### Task goal
Search the data for "semicircle". Return each matching line.

Records to use below:

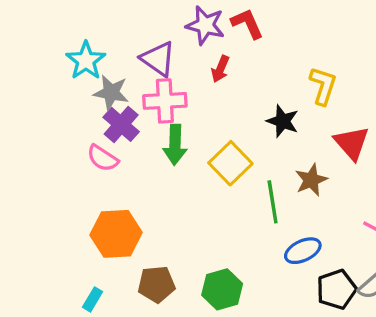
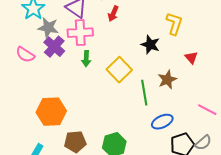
red triangle: (352, 143) -> (191, 58), size x0.6
green arrow: (175, 145) -> (86, 59), size x0.7
pink semicircle: (103, 158) -> (25, 55), moved

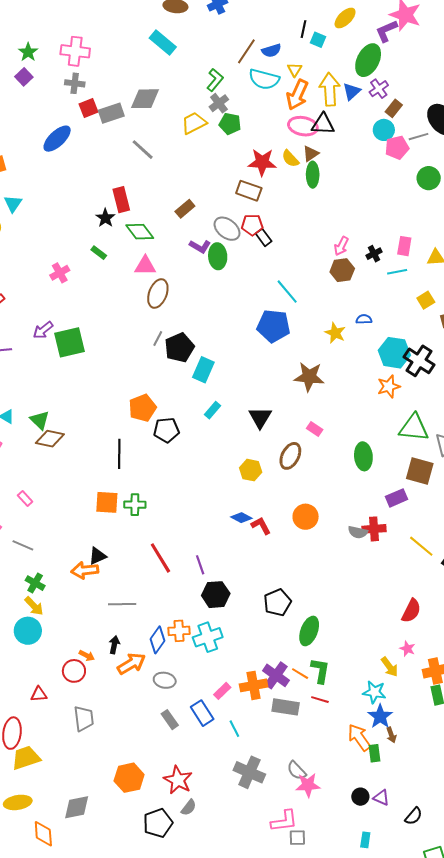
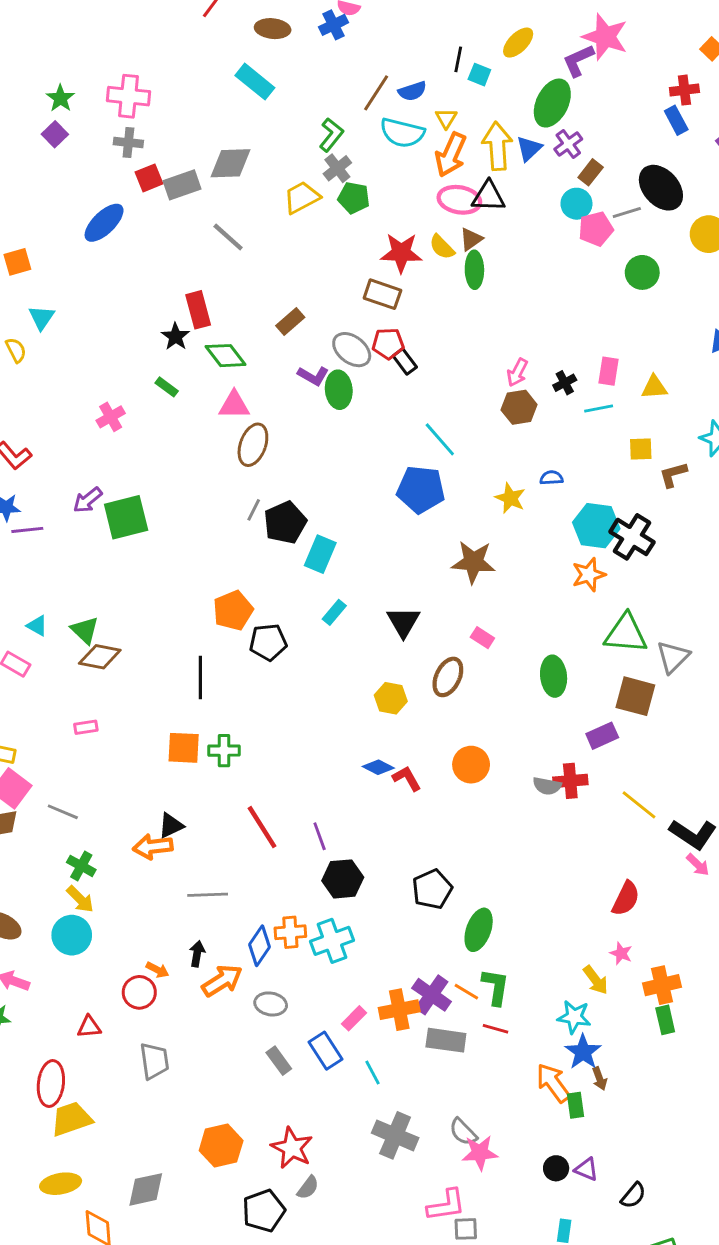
yellow square: (426, 300) -> (641, 449), turned 30
pink rectangle: (25, 498) -> (86, 727), moved, turned -56

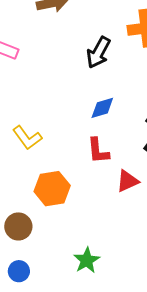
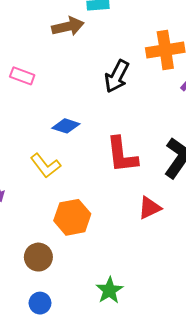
blue diamond: (102, 108) -> (66, 126), moved, turned 36
red L-shape: (98, 151) -> (122, 155), moved, size x1.4

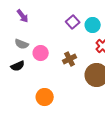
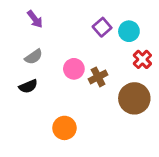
gray semicircle: (22, 44) -> (34, 57), turned -56
pink circle: (41, 53) -> (74, 69), moved

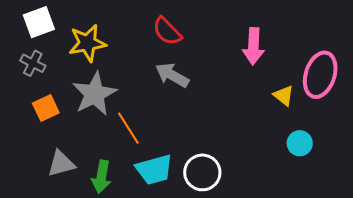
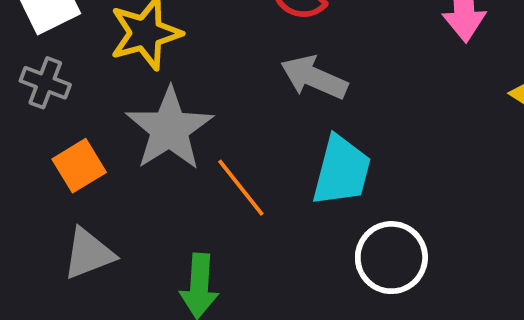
gray triangle: (61, 164) -> (88, 254), moved
cyan trapezoid: (154, 170) -> (342, 171), moved, turned -54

End of Records to use.

### Finished exercise
pink semicircle: (103, 158) -> (25, 55), moved
gray semicircle: (22, 44) -> (34, 57), turned -56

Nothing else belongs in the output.